**Your goal:**
Transcribe the lines exactly, beginning with the one that contains "orange cake: 4 -> 6" and ending with the final line of the records. Do not transcribe pictures.

═════ Material to process ═════

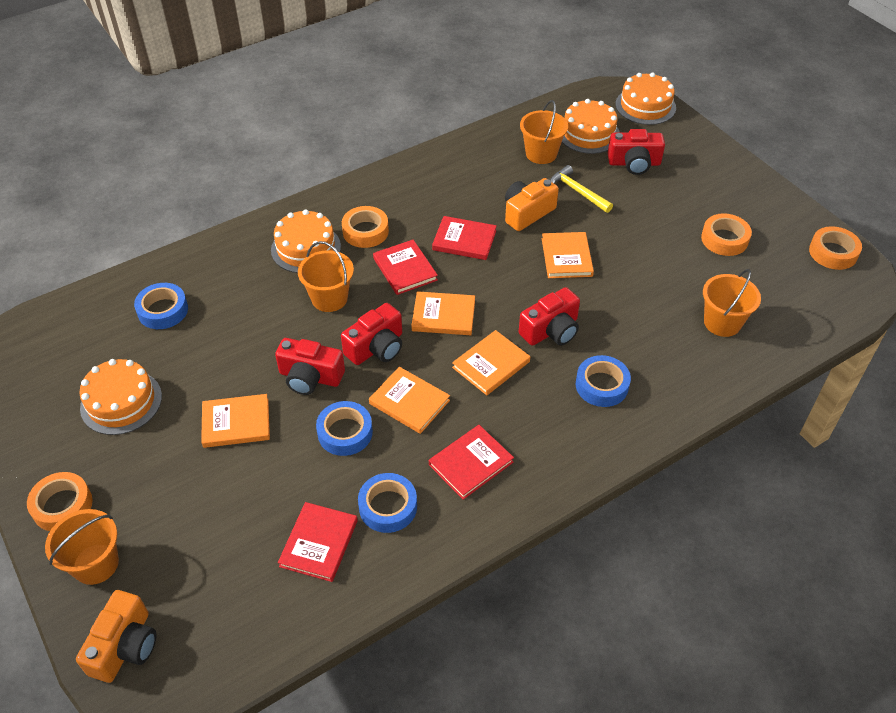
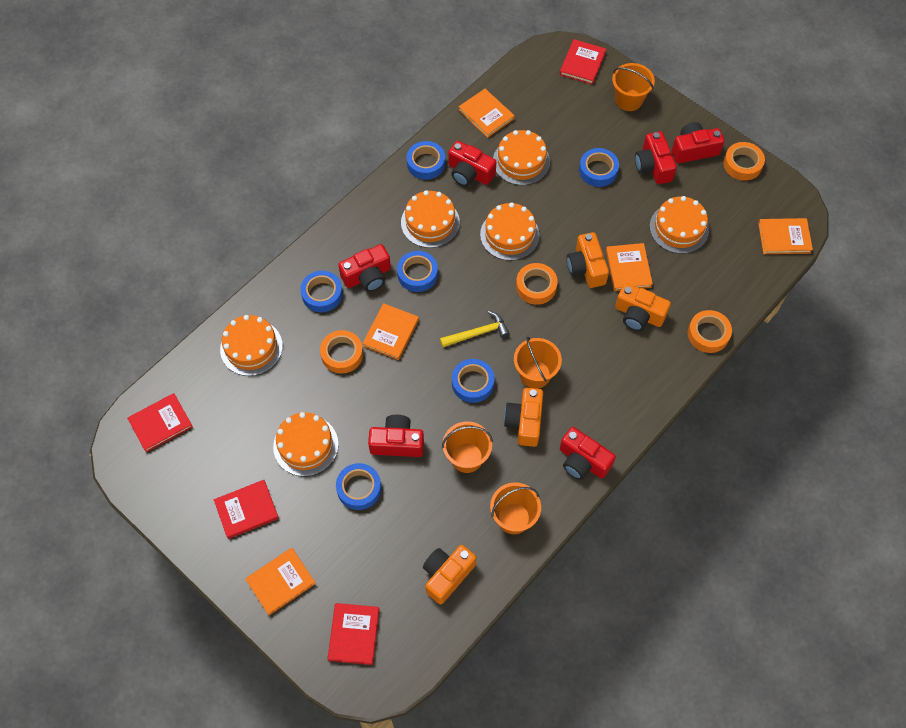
blue tape: 4 -> 6
orange cake: 4 -> 6
orange camera: 2 -> 4
red camera: 4 -> 6

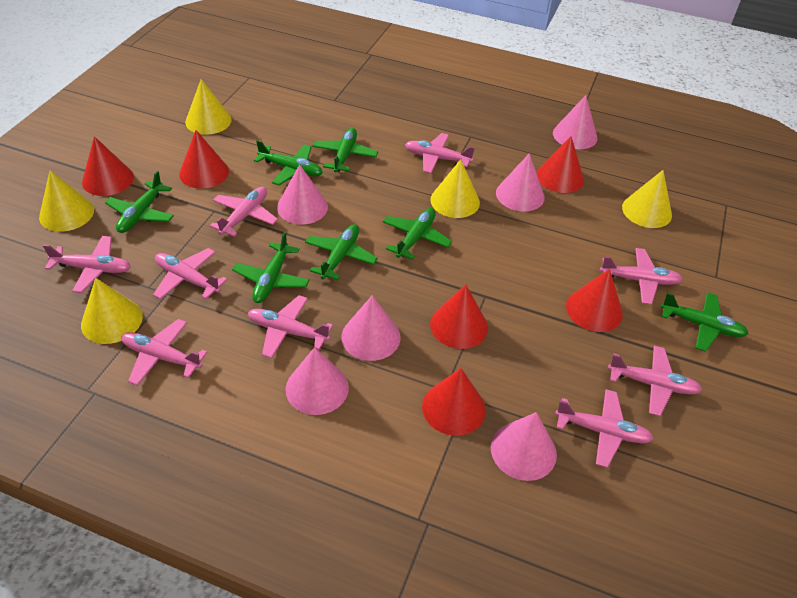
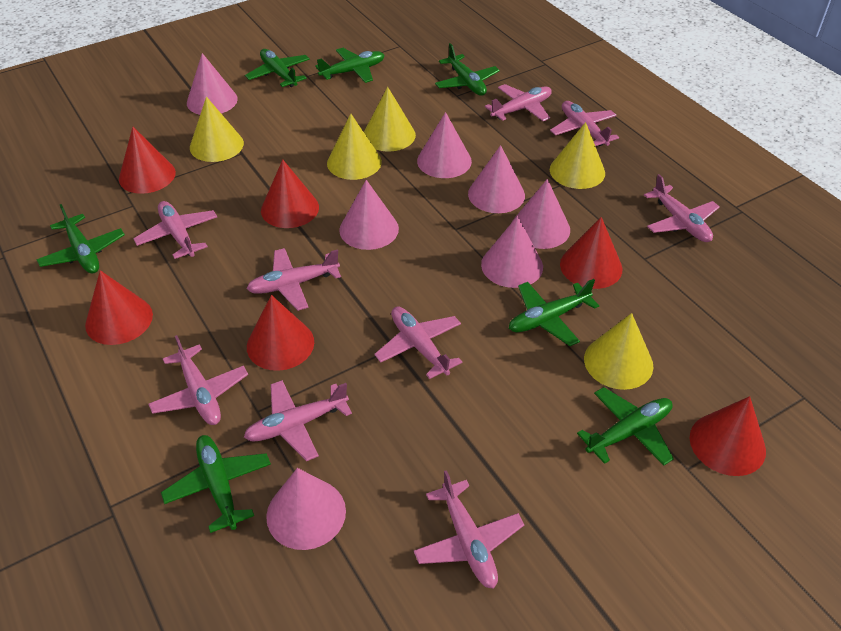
pink cone: 6 -> 7

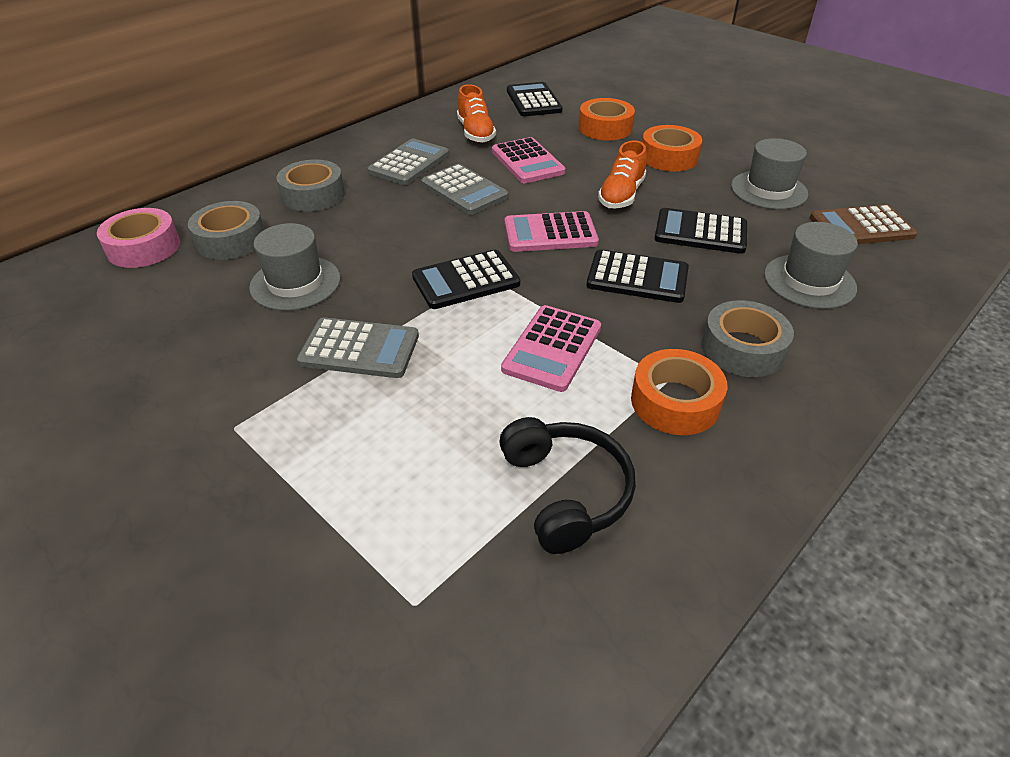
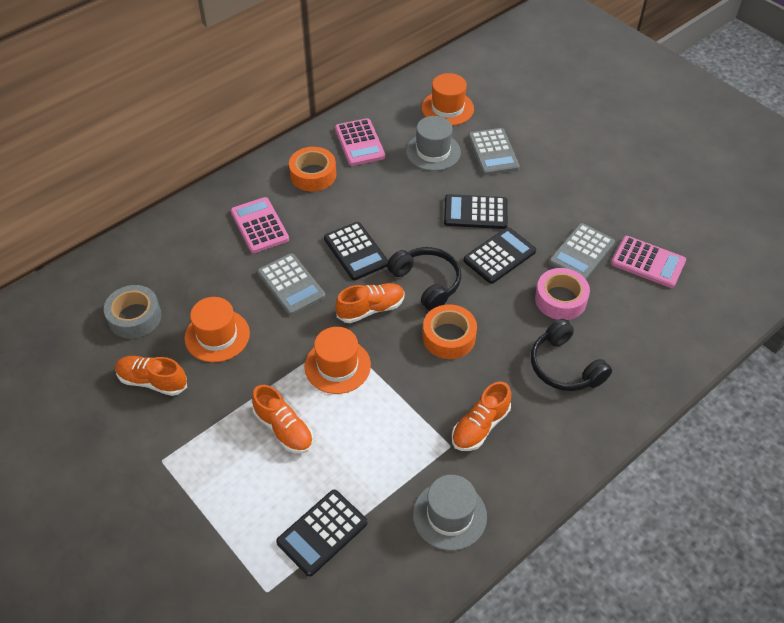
black headphones: 1 -> 2
brown calculator: 1 -> 0
grey hat: 3 -> 2
grey tape: 3 -> 1
orange hat: 0 -> 3
orange shoe: 2 -> 4
orange tape: 3 -> 2

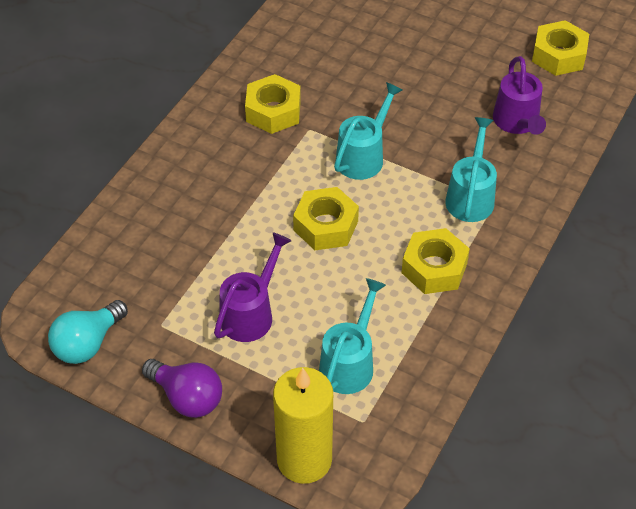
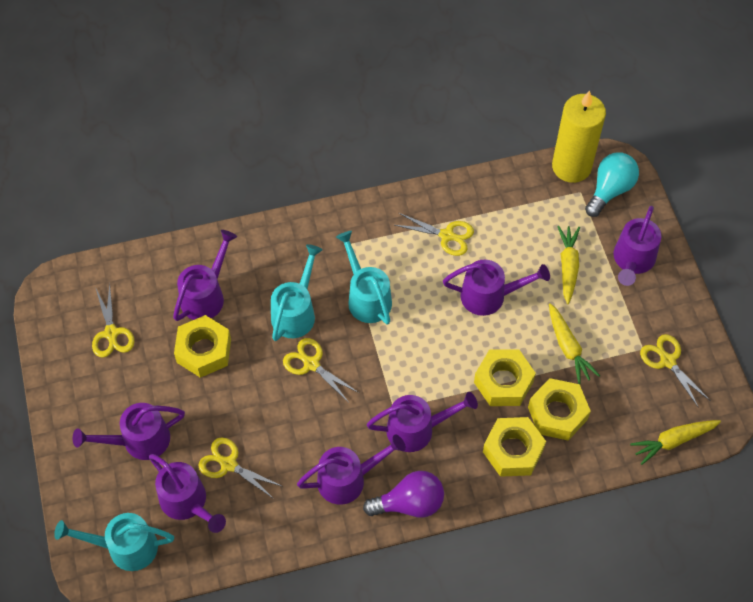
purple watering can: 2 -> 7
yellow carrot: 0 -> 3
yellow scissors: 0 -> 5

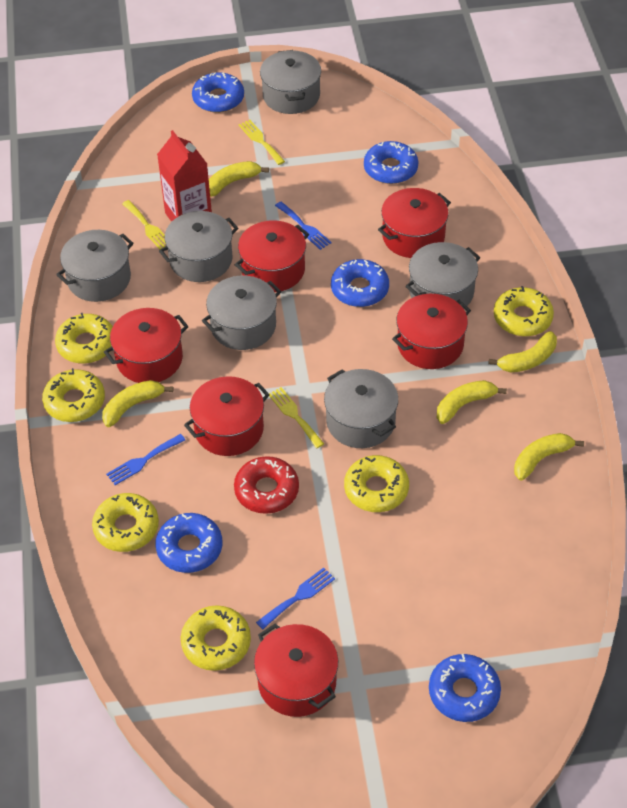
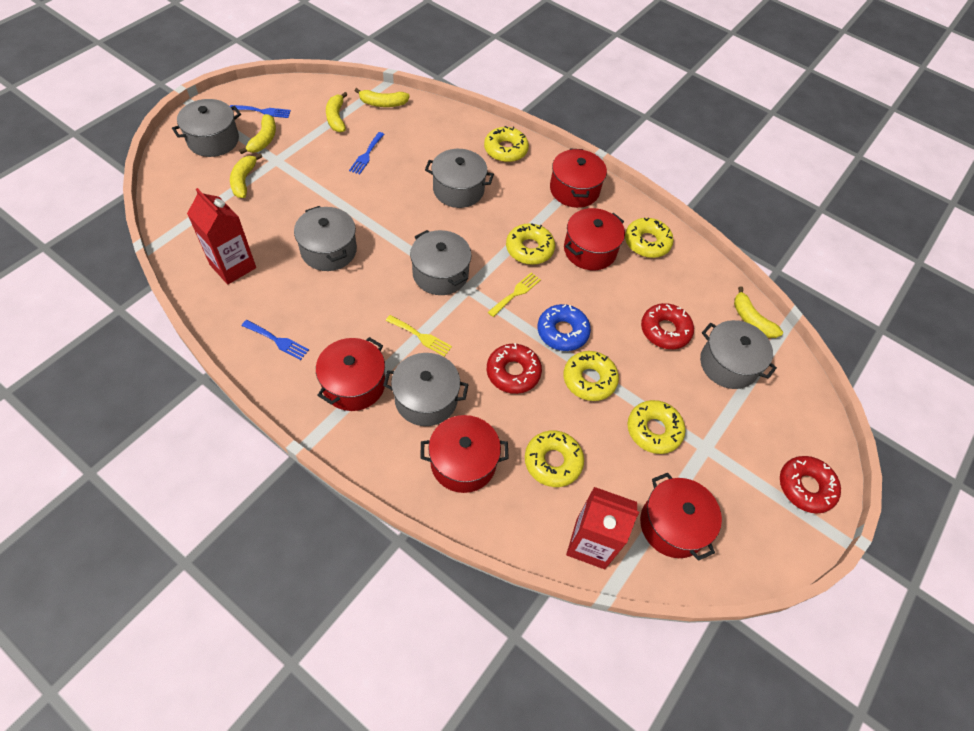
blue donut: 5 -> 1
red carton: 1 -> 2
red donut: 1 -> 3
red pot: 6 -> 5
yellow fork: 3 -> 2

═════

**Response to this exercise:**
orange cake: 4 -> 6
orange camera: 2 -> 4
red camera: 4 -> 6

pink cone: 6 -> 7

black headphones: 1 -> 2
brown calculator: 1 -> 0
grey hat: 3 -> 2
grey tape: 3 -> 1
orange hat: 0 -> 3
orange shoe: 2 -> 4
orange tape: 3 -> 2

purple watering can: 2 -> 7
yellow carrot: 0 -> 3
yellow scissors: 0 -> 5

blue donut: 5 -> 1
red carton: 1 -> 2
red donut: 1 -> 3
red pot: 6 -> 5
yellow fork: 3 -> 2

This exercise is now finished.